◆ What you should do ◆
Nothing but the lines from the one with "black semicircle: (218, 170)" through the end of the data should be set down, each exactly as written, and no picture should be included.

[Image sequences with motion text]
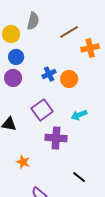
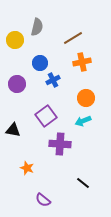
orange cross: (90, 48) -> (82, 62), moved
blue circle: (16, 57) -> (40, 63), moved
orange circle: (69, 79) -> (86, 98), moved

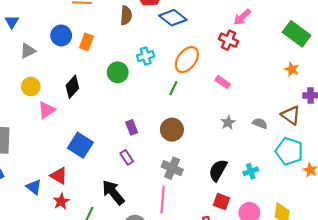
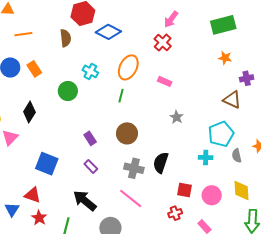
green rectangle: (297, 34) -> (223, 25), turned -40
red cross: (228, 40) -> (163, 43), turned 30
orange rectangle: (86, 42) -> (34, 69), turned -42
cyan cross: (146, 56) -> (90, 71), turned -35
gray semicircle: (260, 123) -> (237, 156), moved, turned -112
cyan pentagon: (289, 151) -> (221, 134), moved, turned -30
black semicircle: (218, 170) -> (161, 163), moved
cyan cross: (251, 171) -> (206, 157), turned 32
blue triangle: (34, 187) -> (12, 210), turned 35
pink line: (163, 200) -> (131, 198), turned -45

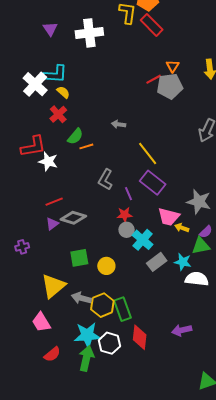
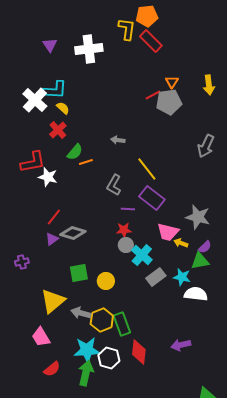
gray L-shape: (105, 180) -> (114, 185), moved
purple line: (129, 194) -> (128, 209), turned -64
red line: (54, 202) -> (54, 217), turned -30

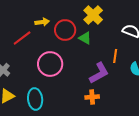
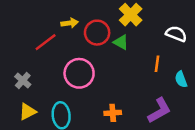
purple L-shape: (99, 73) -> (159, 110), moved
orange cross: (92, 97) -> (113, 113), moved

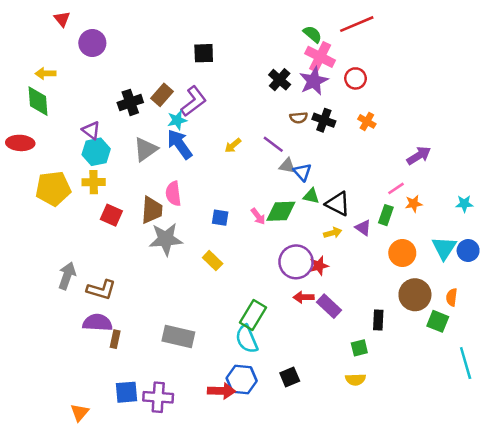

◆ The completed task ◆
black semicircle: (218, 170) -> (161, 163), moved
cyan cross: (251, 171) -> (206, 157), turned 32
blue triangle: (34, 187) -> (12, 210), turned 35
pink line: (163, 200) -> (131, 198), turned -45

gray L-shape: (105, 180) -> (114, 185), moved
purple line: (129, 194) -> (128, 209), turned -64
red line: (54, 202) -> (54, 217), turned -30

purple L-shape: (99, 73) -> (159, 110), moved
orange cross: (92, 97) -> (113, 113), moved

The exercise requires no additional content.